(Data supplied)

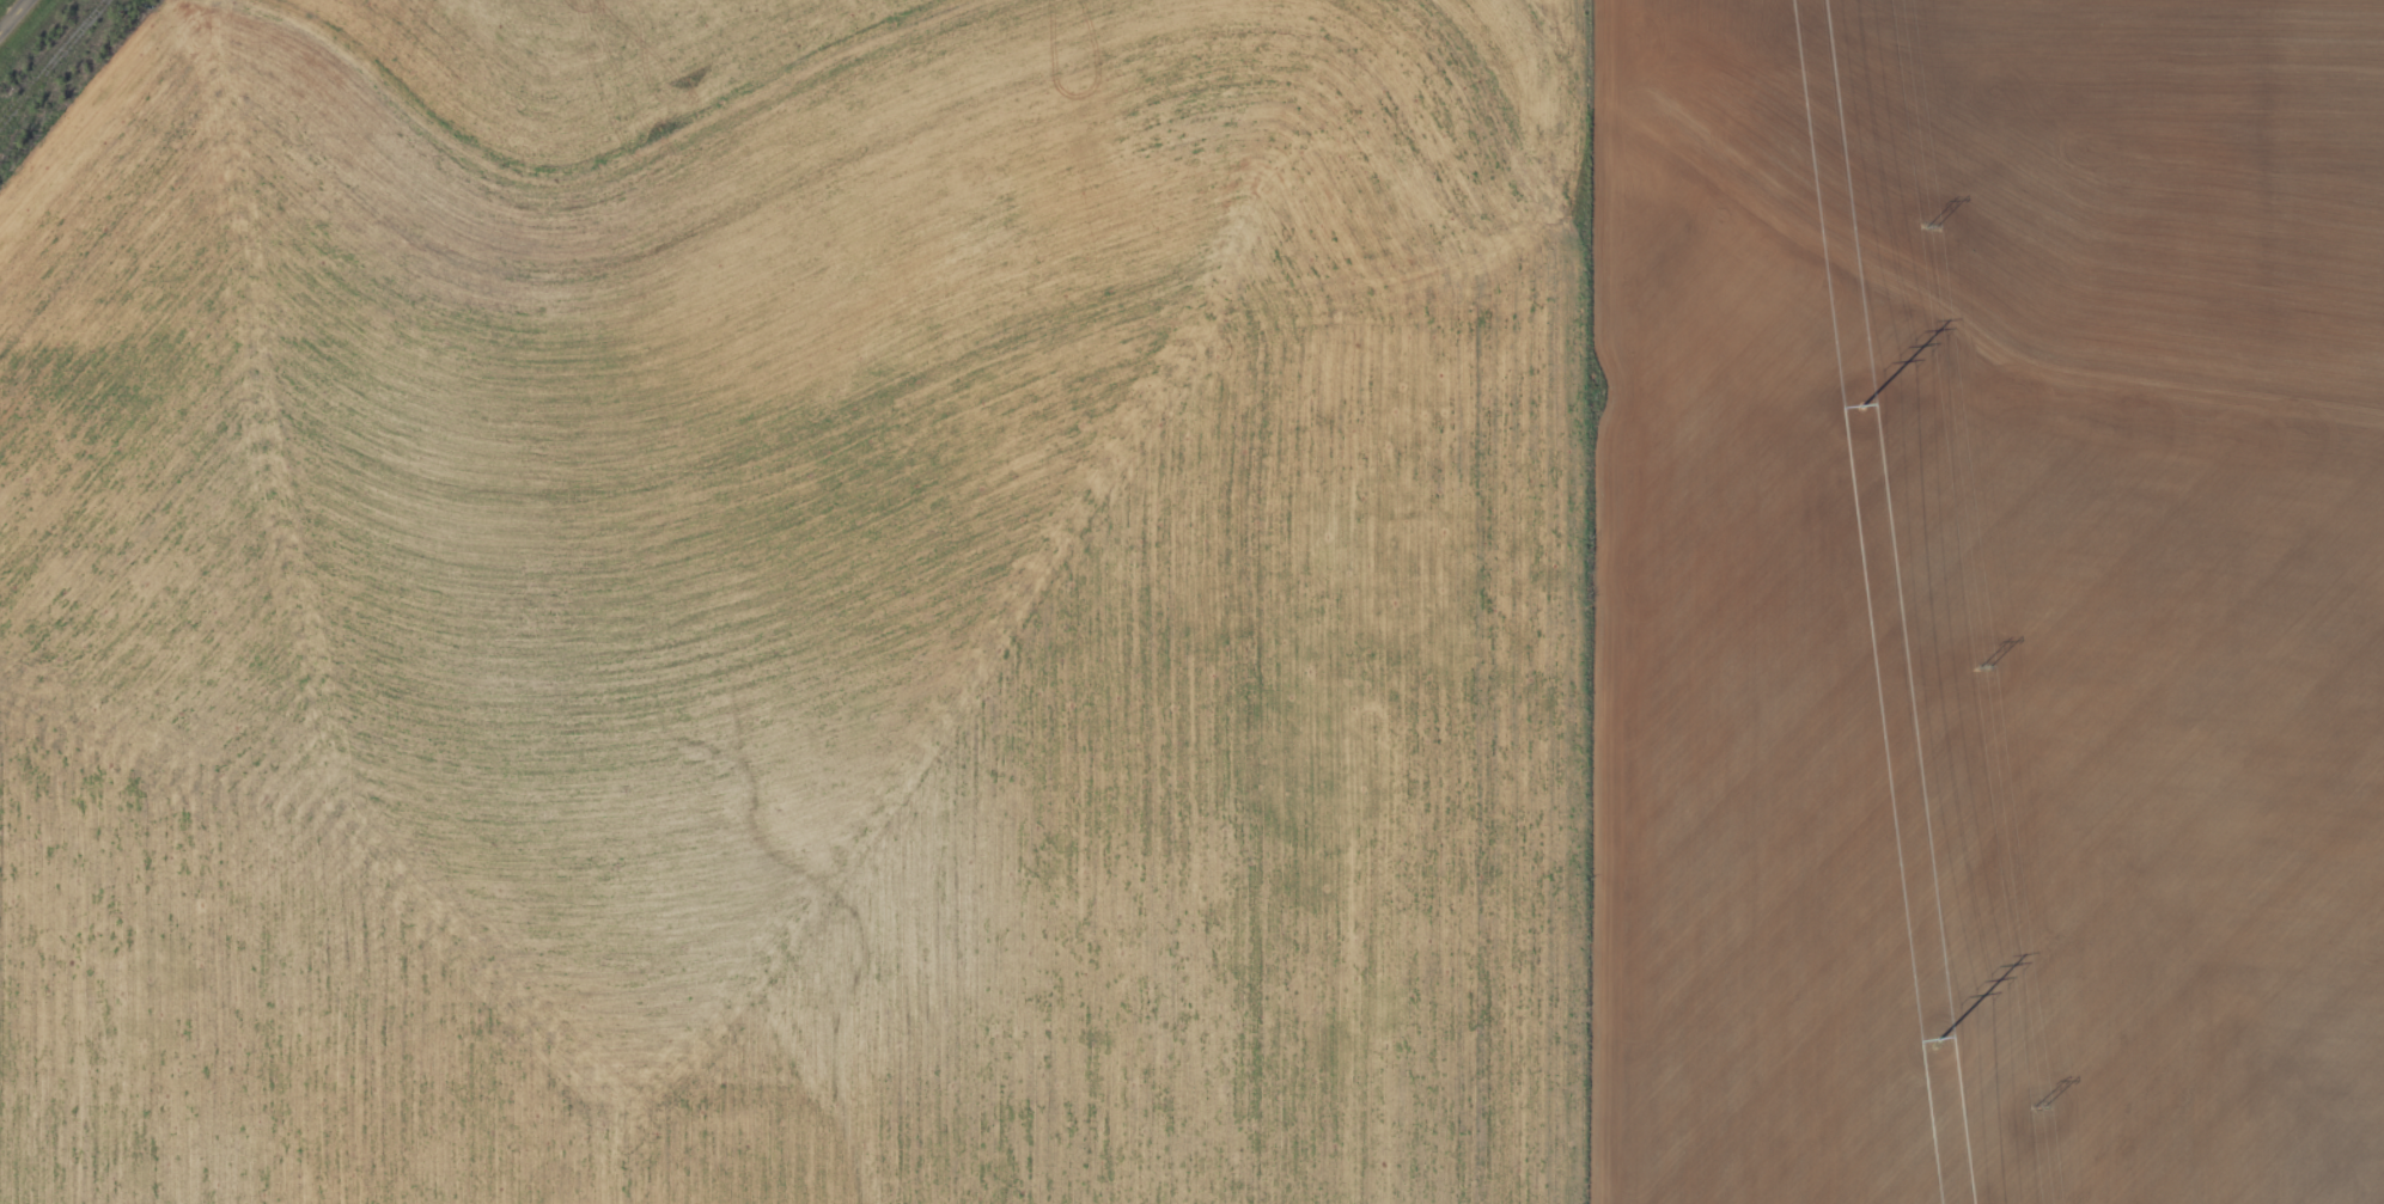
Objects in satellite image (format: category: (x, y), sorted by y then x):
road: (21, 25)
railway: (51, 59)
power tower: (1930, 225)
power tower: (1862, 405)
power tower: (1984, 664)
power tower: (1940, 1037)
power tower: (2039, 1104)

(End Data supplied)

*Your assignment*:
A faithful copy of all the data above, without its pictures, is the expected result.

*Worked solution*:
Objects in satellite image (format: category: (x, y), sorted by y then x):
road: (21, 25)
railway: (51, 59)
power tower: (1930, 225)
power tower: (1862, 405)
power tower: (1984, 664)
power tower: (1940, 1037)
power tower: (2039, 1104)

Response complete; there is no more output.